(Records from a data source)
================
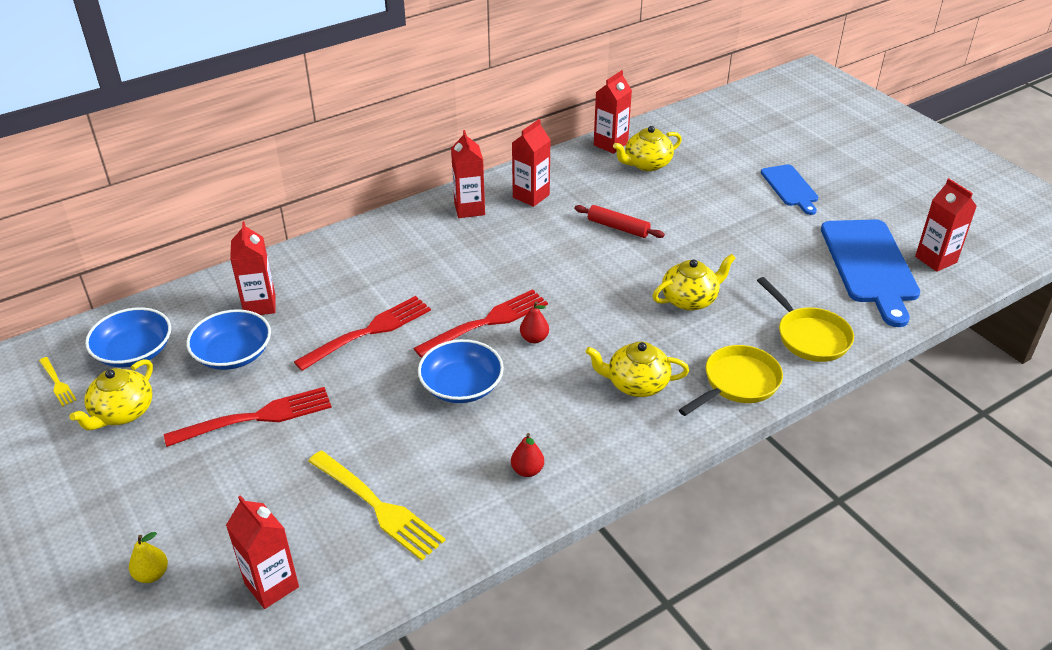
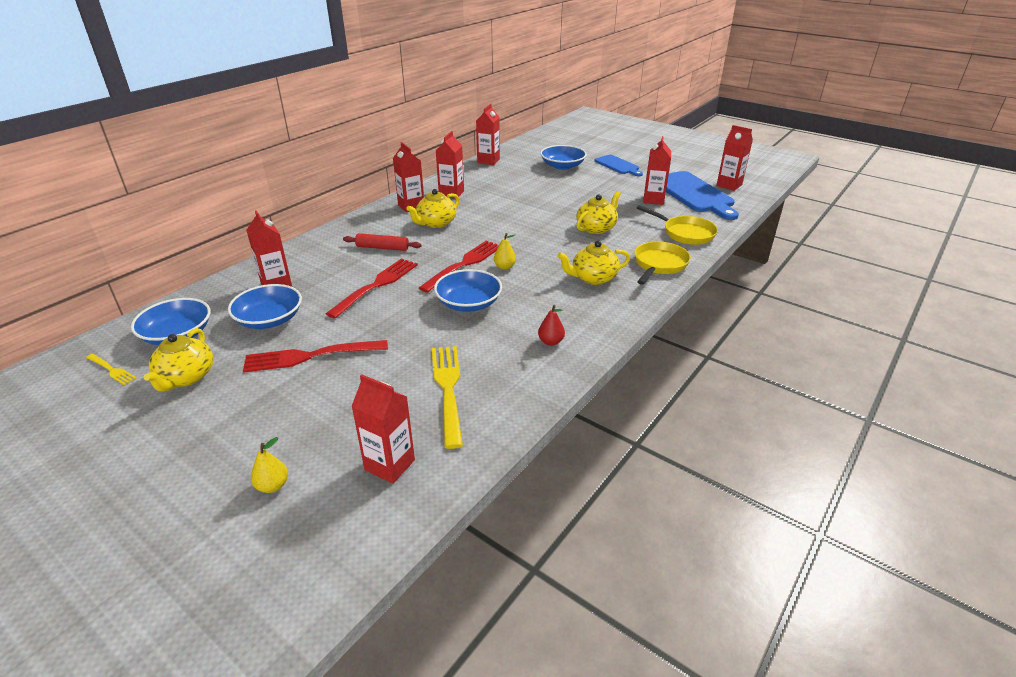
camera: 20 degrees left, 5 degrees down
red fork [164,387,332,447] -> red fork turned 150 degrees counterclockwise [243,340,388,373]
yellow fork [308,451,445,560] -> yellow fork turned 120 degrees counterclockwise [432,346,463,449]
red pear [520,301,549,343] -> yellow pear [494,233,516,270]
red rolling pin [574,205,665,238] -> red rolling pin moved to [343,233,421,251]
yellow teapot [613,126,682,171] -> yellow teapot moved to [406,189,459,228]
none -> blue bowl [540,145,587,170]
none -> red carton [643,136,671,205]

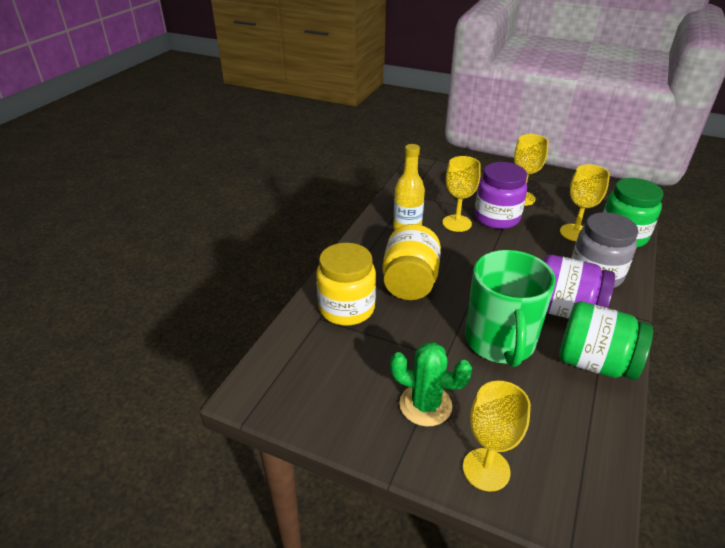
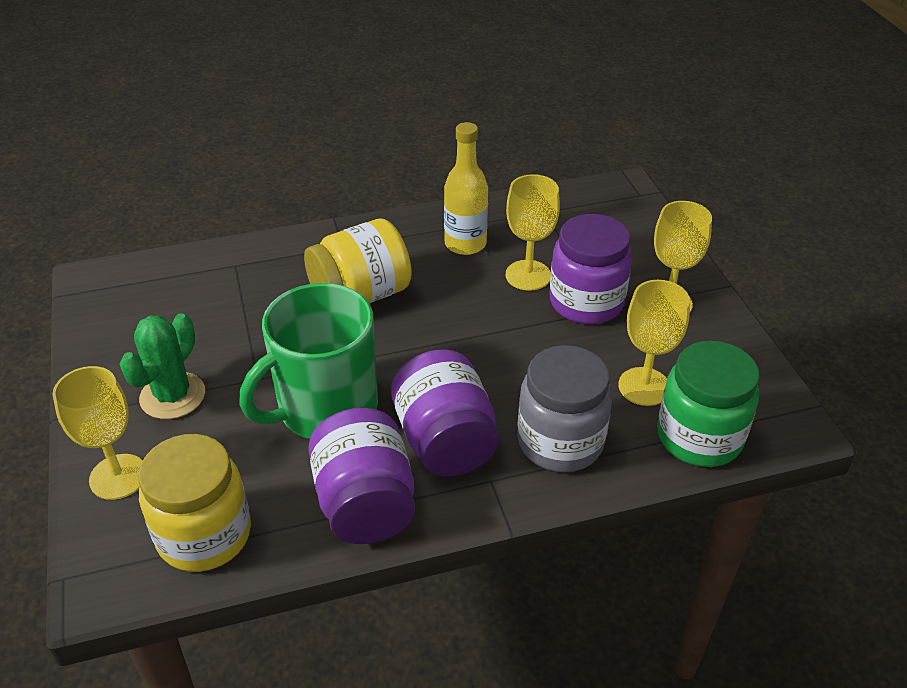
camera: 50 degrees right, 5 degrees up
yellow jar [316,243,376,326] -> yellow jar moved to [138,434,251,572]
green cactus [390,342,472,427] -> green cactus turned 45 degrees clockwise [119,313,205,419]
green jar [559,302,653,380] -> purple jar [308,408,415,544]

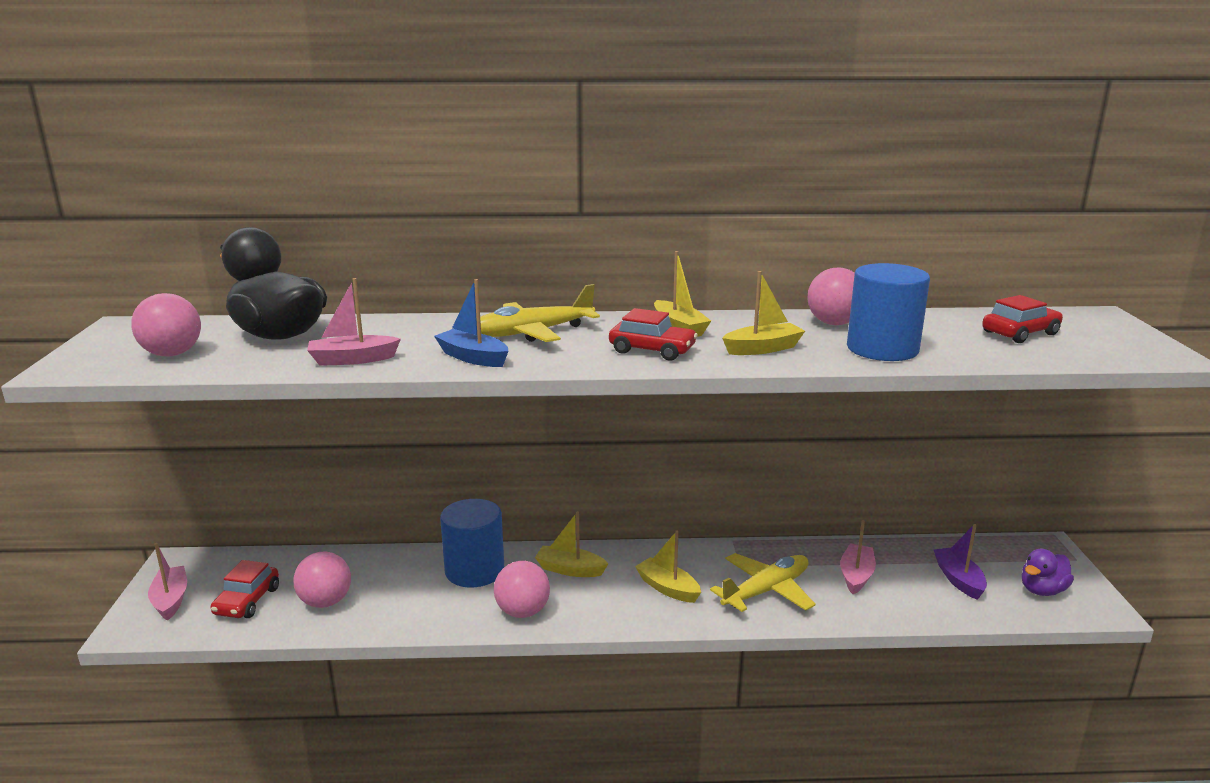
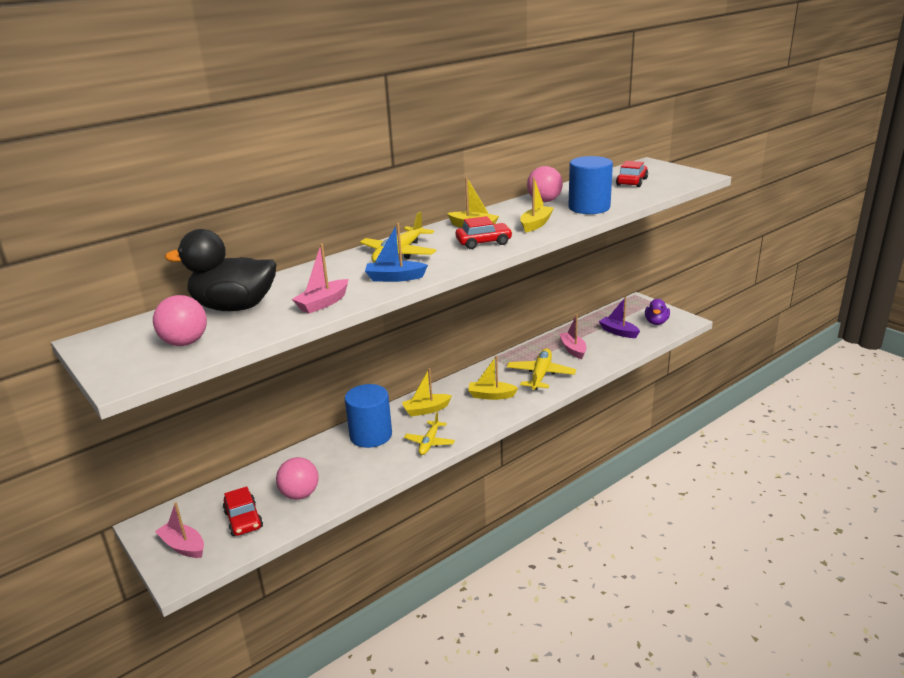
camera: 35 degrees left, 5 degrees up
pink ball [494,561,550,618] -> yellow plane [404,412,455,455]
================
### Prompt
Find every line above that includes the word "moved", then state how many there are and nothing more.

### Output
3